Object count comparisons
- - -

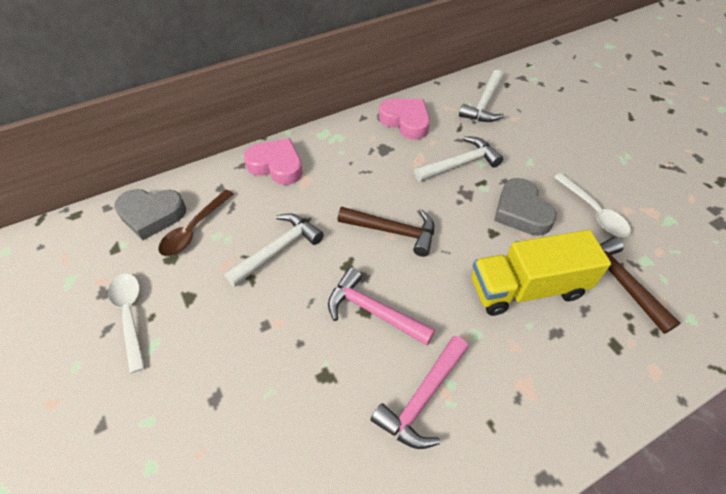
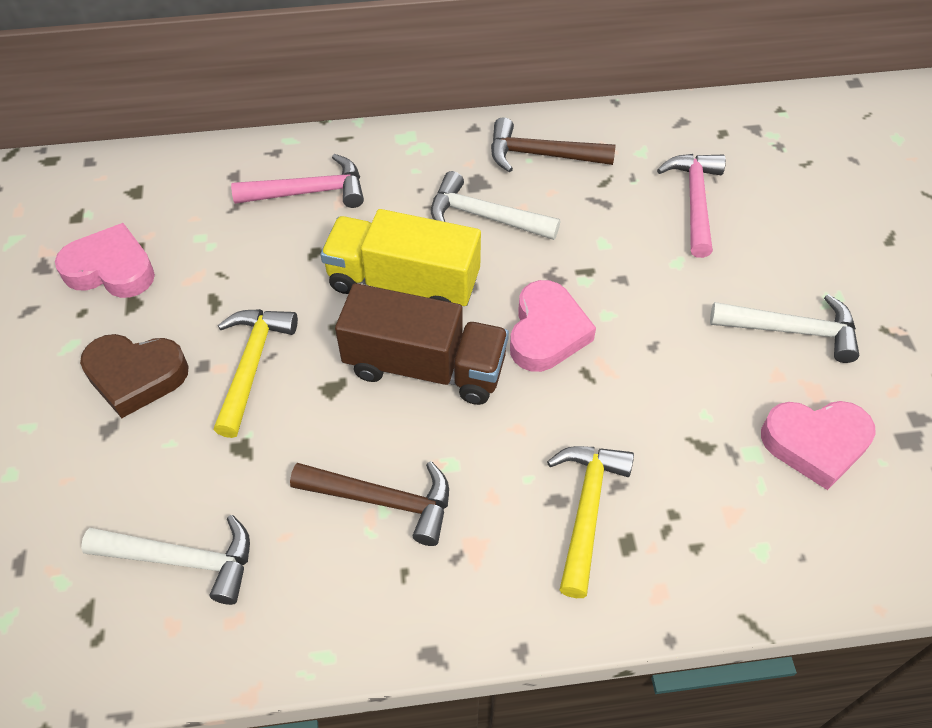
brown heart: none = 0 -> [80,334,189,418] = 1
brown spoon: [158,189,233,256] = 1 -> none = 0
brown truck: none = 0 -> [335,283,509,405] = 1
grey heart: [114,189,186,240] [494,178,557,236] = 2 -> none = 0
pink heart: [244,138,303,185] [379,98,430,140] = 2 -> [55,223,155,298] [510,280,596,372] [761,401,876,490] = 3
white spoon: [108,273,145,374] [554,173,631,237] = 2 -> none = 0
yellow hammer: none = 0 -> [214,309,298,438] [547,446,634,598] = 2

- - -

- **Instruction**: Return, word for word, the line containing "white spoon: [108,273,145,374]" and all lines after it through the last line of the records, and nothing else.

- **Response to the exercise**:
white spoon: [108,273,145,374] [554,173,631,237] = 2 -> none = 0
yellow hammer: none = 0 -> [214,309,298,438] [547,446,634,598] = 2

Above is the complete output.